Count the lines in the rows below that contain the string "kern", matching case exactly. Reply with the number alone.

RECORDS SHOWN:
(begin)
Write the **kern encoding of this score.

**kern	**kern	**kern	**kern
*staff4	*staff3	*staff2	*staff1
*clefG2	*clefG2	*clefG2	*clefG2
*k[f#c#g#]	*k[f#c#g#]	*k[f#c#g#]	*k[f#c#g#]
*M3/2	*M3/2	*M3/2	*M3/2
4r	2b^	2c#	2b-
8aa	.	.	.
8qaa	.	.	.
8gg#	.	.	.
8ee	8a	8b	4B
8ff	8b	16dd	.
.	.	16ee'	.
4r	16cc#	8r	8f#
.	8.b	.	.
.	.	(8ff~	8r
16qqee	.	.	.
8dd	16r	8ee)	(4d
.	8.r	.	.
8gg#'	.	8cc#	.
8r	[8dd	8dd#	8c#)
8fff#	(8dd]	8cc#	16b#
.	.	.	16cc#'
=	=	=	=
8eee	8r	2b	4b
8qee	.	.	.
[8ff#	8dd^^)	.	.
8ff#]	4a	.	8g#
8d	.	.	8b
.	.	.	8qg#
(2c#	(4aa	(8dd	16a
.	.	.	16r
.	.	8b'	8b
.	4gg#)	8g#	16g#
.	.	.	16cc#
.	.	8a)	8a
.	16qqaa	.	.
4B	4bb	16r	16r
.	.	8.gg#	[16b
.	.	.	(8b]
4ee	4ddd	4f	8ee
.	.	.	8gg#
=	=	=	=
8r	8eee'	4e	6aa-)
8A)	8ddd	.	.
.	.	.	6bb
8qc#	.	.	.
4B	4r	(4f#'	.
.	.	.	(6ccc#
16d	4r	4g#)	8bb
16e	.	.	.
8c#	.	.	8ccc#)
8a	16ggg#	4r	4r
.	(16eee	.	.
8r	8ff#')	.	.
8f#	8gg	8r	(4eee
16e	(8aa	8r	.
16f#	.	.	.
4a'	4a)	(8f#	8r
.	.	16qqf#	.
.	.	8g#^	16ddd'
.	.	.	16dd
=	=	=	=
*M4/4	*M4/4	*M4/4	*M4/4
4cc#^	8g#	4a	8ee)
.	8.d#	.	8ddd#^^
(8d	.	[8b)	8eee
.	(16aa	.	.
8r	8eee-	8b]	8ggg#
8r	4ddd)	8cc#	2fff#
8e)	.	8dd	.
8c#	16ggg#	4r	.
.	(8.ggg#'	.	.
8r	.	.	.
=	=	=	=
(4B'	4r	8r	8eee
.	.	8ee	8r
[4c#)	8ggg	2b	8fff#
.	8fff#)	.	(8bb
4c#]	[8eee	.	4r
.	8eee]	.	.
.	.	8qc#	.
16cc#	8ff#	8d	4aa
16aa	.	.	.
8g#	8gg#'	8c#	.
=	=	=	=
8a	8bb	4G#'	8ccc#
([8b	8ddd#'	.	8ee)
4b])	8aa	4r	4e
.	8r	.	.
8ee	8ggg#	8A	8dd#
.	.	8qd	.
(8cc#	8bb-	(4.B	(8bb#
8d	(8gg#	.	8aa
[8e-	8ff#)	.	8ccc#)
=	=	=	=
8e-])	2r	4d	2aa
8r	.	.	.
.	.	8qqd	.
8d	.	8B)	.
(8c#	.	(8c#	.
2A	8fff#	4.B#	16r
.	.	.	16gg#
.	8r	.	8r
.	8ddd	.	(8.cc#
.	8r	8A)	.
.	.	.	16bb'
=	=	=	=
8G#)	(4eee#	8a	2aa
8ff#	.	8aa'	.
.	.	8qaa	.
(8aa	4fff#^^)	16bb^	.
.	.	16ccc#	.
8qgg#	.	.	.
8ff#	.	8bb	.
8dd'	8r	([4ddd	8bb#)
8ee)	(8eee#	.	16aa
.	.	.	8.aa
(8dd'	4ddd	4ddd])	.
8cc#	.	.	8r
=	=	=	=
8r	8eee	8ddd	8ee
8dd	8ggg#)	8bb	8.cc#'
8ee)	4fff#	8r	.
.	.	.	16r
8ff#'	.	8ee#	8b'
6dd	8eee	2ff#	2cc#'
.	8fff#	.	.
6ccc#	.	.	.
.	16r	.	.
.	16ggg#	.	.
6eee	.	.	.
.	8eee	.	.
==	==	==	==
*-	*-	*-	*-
(end)
EXERCISE RESPONSE: 2